- [EXERCISE DIRECTIONS] When you reach the line with "(800, 392) = (538, 195): red lamp -> none" in the data below, begin printing lines exactly, and stop once the line with "camera: 50 degrees right, 5 degrees down" has been printed.
*** RECORDS FOR THE TASK ***
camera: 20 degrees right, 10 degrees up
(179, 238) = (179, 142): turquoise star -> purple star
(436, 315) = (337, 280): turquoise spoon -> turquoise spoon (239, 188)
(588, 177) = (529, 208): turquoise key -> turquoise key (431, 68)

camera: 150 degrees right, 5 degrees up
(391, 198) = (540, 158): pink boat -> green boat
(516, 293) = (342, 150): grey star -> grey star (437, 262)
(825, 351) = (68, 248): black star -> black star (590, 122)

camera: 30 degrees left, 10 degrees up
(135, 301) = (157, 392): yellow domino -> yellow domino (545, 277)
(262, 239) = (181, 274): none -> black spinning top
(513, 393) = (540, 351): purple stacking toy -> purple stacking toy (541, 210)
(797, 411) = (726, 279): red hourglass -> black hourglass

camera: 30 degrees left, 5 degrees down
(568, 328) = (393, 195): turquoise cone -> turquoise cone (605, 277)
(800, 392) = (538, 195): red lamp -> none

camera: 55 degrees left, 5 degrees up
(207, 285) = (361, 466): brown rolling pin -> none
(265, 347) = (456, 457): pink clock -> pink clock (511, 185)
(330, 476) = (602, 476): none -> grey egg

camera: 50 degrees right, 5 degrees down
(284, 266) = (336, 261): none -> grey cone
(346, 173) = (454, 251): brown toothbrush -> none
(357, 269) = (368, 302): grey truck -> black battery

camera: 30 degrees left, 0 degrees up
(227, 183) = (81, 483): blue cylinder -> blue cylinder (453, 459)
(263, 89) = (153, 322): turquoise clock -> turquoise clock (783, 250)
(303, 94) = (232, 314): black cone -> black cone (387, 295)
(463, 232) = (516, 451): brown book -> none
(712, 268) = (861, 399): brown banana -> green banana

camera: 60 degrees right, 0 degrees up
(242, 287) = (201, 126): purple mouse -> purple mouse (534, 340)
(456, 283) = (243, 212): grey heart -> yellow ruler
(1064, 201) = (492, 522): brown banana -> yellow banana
*** End of RECORDS FOR THE TASK ***
- [ANSWER FOR THE TASK]
(800, 392) = (538, 195): red lamp -> none

camera: 55 degrees left, 5 degrees up
(207, 285) = (361, 466): brown rolling pin -> none
(265, 347) = (456, 457): pink clock -> pink clock (511, 185)
(330, 476) = (602, 476): none -> grey egg

camera: 50 degrees right, 5 degrees down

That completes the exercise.